-- THE RECORDS follows --

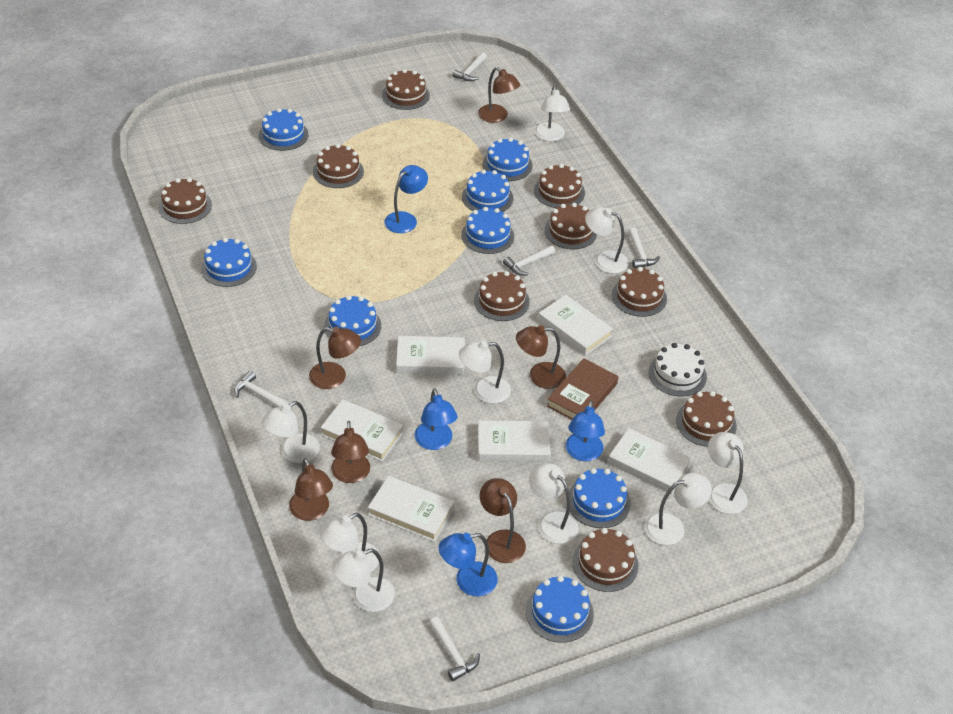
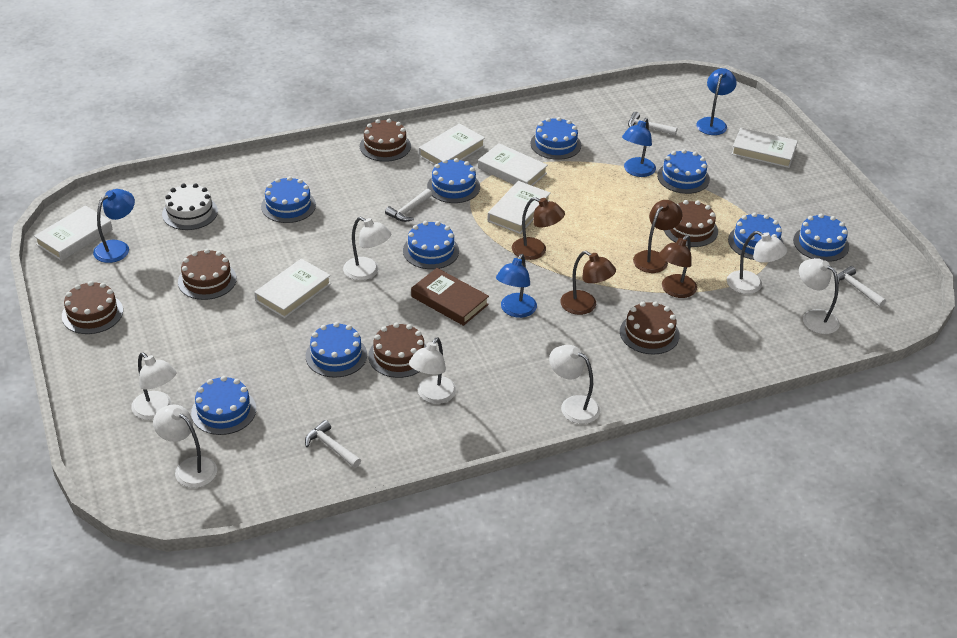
blue cake: 8 -> 9
brown cake: 9 -> 6
brown lamp: 6 -> 4
white hammer: 5 -> 4
white lamp: 9 -> 7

-- THE RECORDS concluded --

EXERCISE GOAL ::
Would you write out each record above exactly, with no images?

ANSWER SECTION ::
blue cake: 8 -> 9
brown cake: 9 -> 6
brown lamp: 6 -> 4
white hammer: 5 -> 4
white lamp: 9 -> 7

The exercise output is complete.